WORK REQUIRED: Starting at the line that holds "(501, 357) = (486, 292): none -> blue robot", transcribe every line to the end of the data exactly; include no other lines.

DATA TO PROCESS:

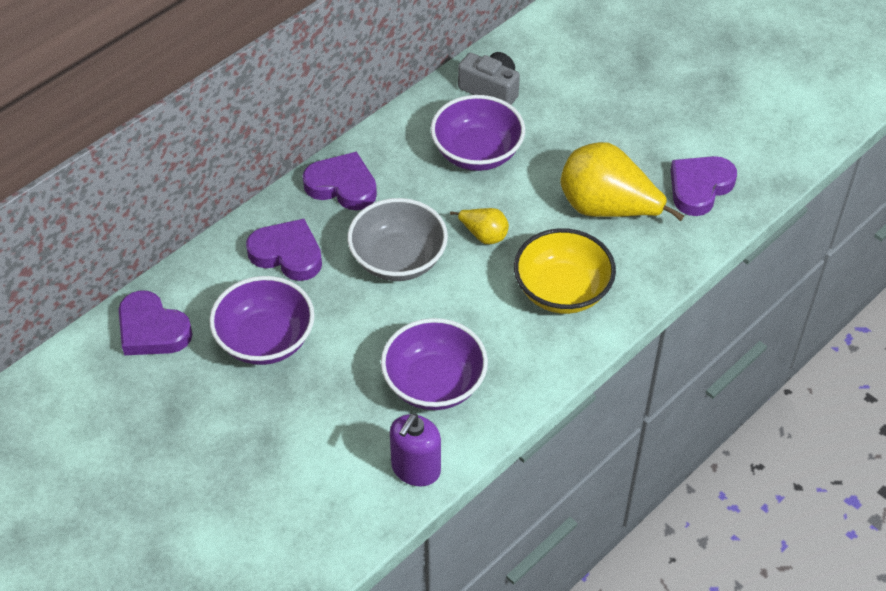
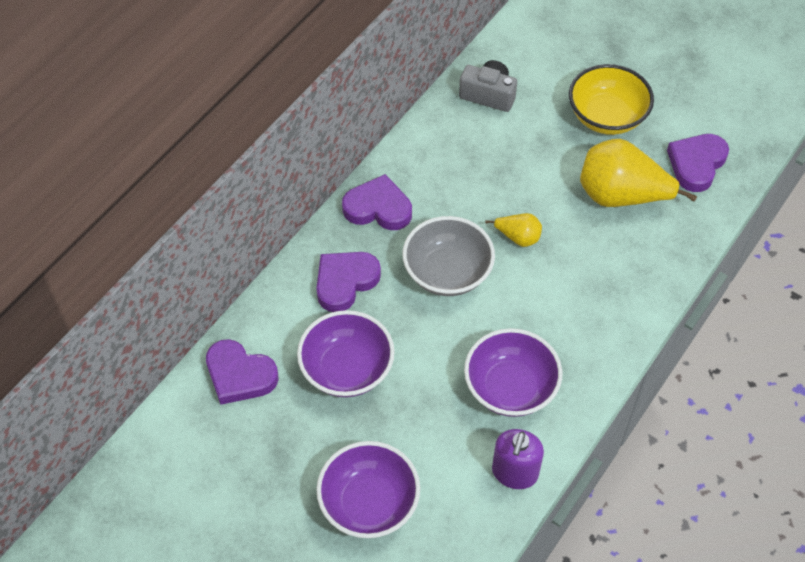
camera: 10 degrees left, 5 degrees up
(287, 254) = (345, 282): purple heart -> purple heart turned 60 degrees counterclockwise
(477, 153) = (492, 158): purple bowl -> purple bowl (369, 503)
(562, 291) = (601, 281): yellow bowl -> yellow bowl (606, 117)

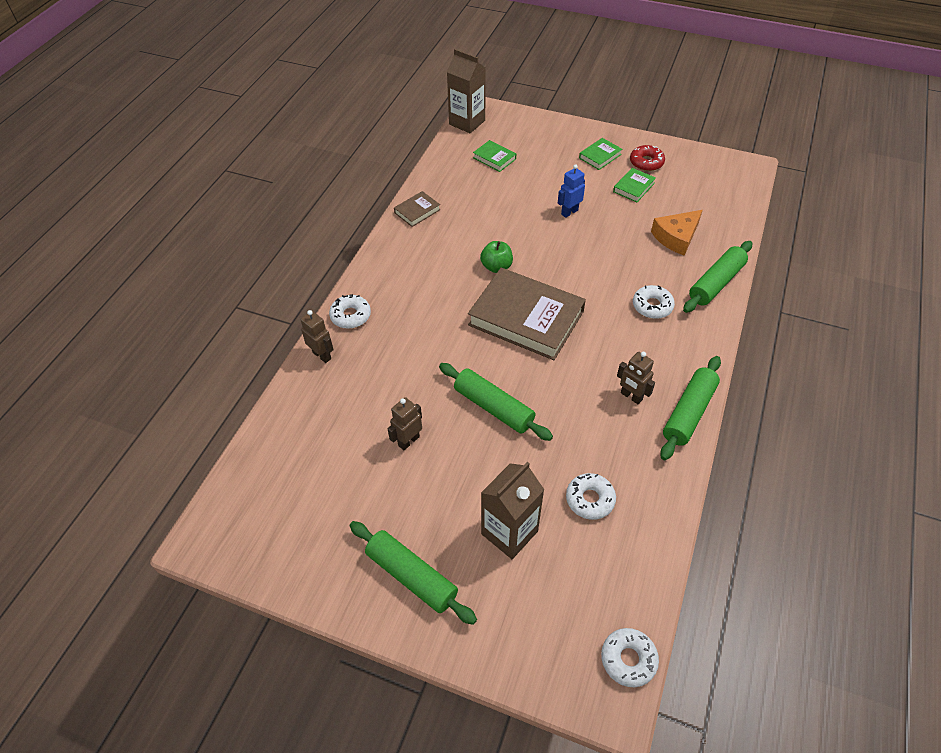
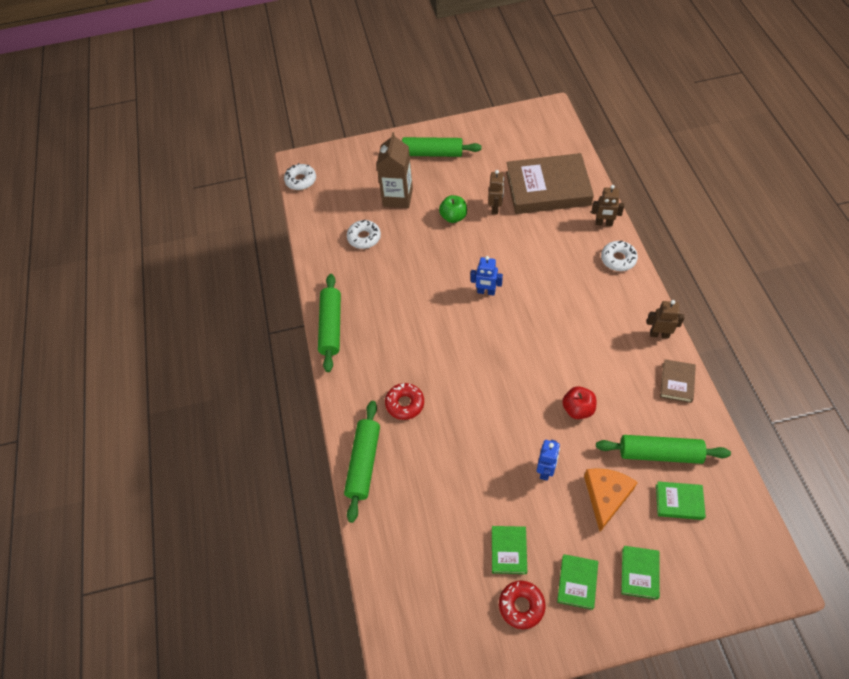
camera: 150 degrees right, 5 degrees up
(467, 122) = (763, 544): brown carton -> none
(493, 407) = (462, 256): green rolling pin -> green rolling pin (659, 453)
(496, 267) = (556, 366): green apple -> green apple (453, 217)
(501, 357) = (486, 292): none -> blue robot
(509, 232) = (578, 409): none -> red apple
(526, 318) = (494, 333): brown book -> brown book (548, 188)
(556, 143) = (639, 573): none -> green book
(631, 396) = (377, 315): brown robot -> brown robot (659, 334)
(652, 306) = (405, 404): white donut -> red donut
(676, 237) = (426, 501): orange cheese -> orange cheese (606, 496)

RESPONSE TO THIS TASK:
(501, 357) = (486, 292): none -> blue robot
(509, 232) = (578, 409): none -> red apple
(526, 318) = (494, 333): brown book -> brown book (548, 188)
(556, 143) = (639, 573): none -> green book
(631, 396) = (377, 315): brown robot -> brown robot (659, 334)
(652, 306) = (405, 404): white donut -> red donut
(676, 237) = (426, 501): orange cheese -> orange cheese (606, 496)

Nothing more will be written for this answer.